▸ **Work instruction**
Look for the string "green" in the data below, and copy each line that holds it.

▸ **Given material**
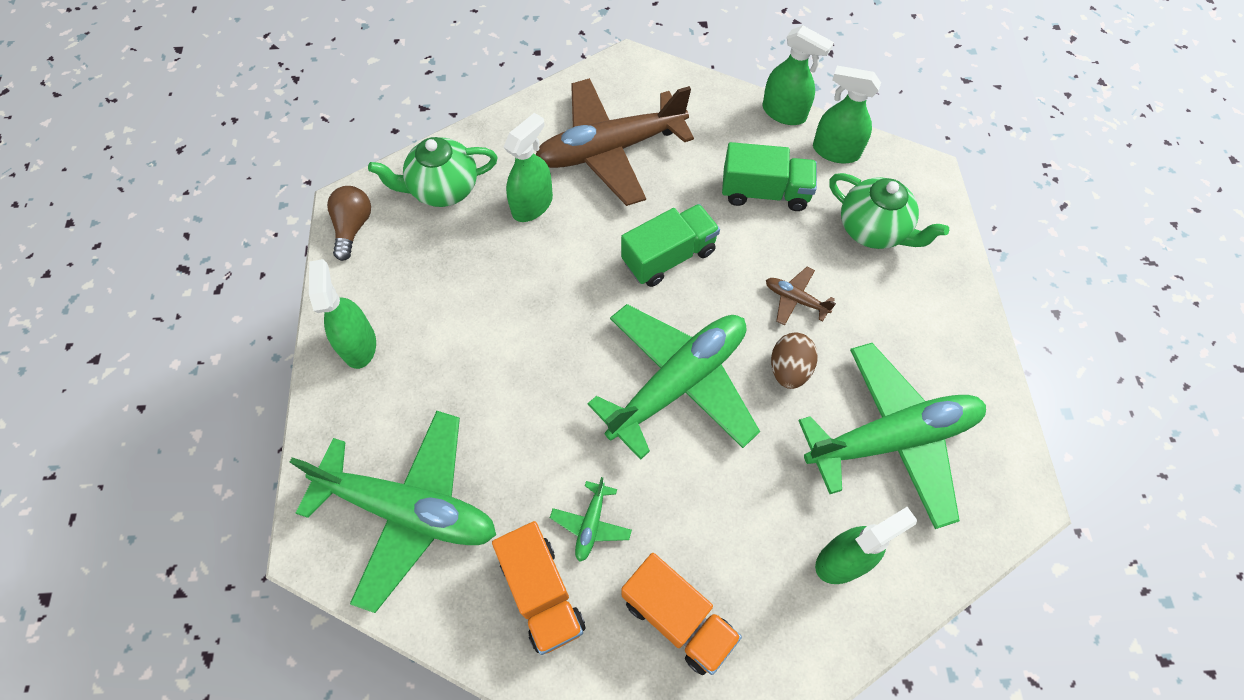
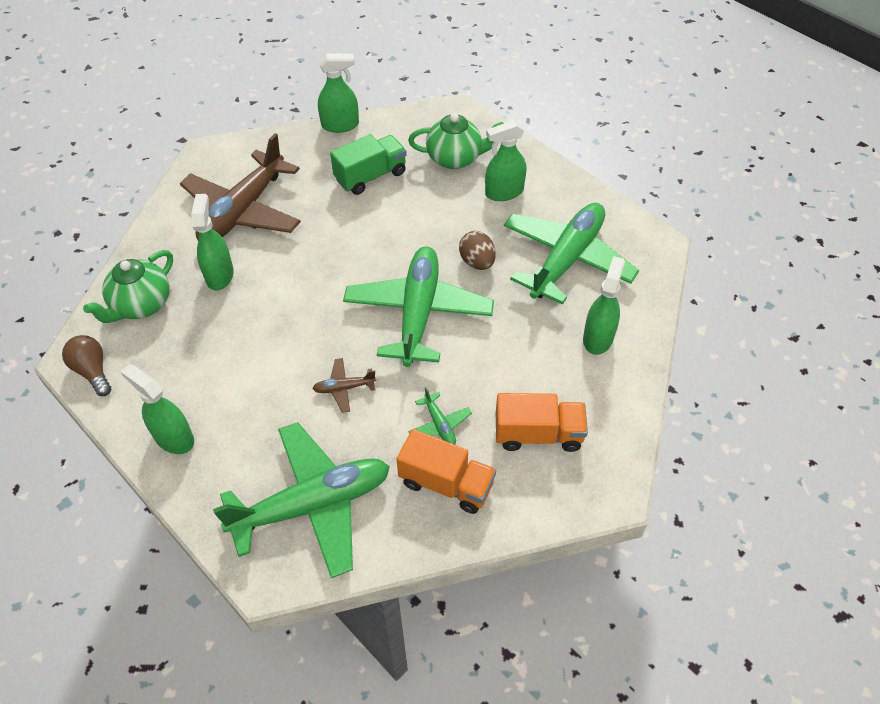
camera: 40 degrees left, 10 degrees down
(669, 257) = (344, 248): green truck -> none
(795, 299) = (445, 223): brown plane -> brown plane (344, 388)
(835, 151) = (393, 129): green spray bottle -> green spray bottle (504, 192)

▸ **Task result**
(669, 257) = (344, 248): green truck -> none
(835, 151) = (393, 129): green spray bottle -> green spray bottle (504, 192)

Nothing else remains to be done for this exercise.